- Required action -
Word for word, reproduce each line of the data below, omitting every image.

- Dataset extract -
┄┄┄┄┄┄
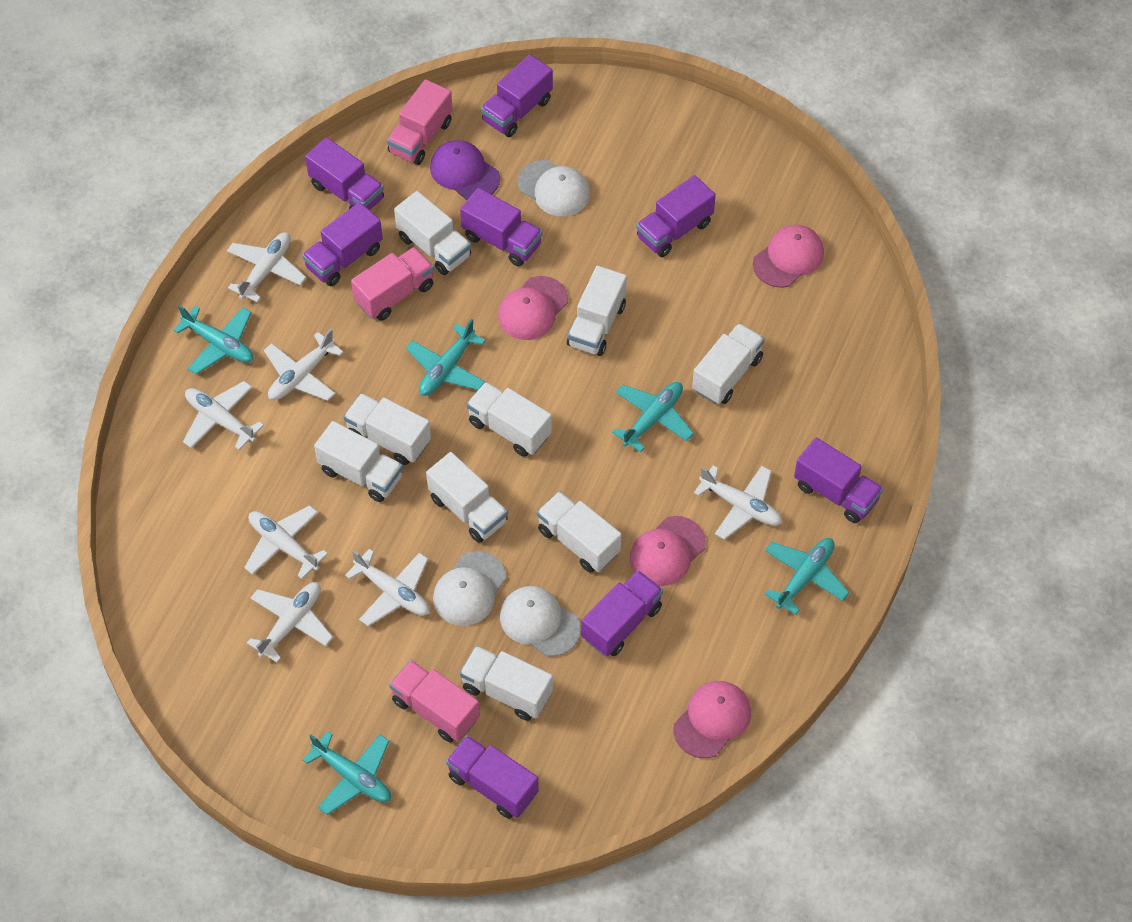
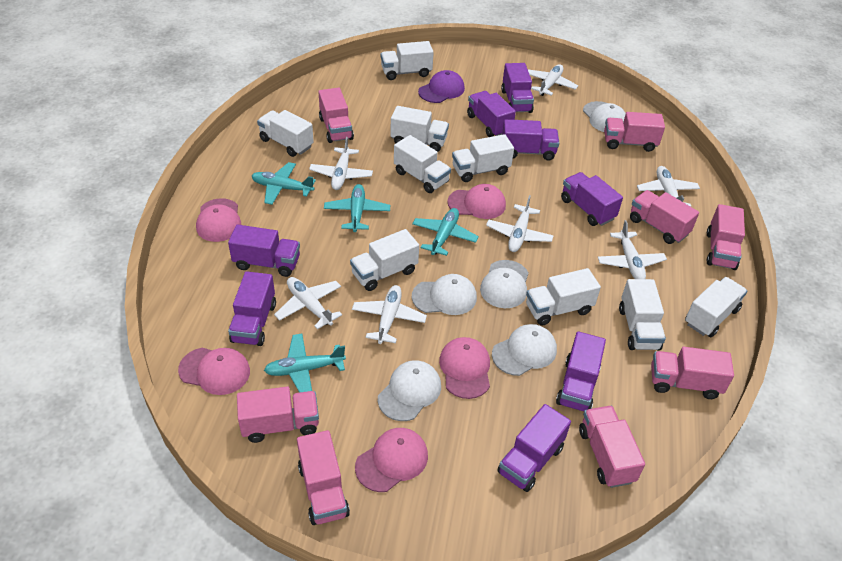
pink cap: 4 -> 5
pink truck: 3 -> 8
turquoise plane: 5 -> 4
white cap: 3 -> 5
┄┄┄┄┄┄
- Answer to this exercise -
pink cap: 4 -> 5
pink truck: 3 -> 8
turquoise plane: 5 -> 4
white cap: 3 -> 5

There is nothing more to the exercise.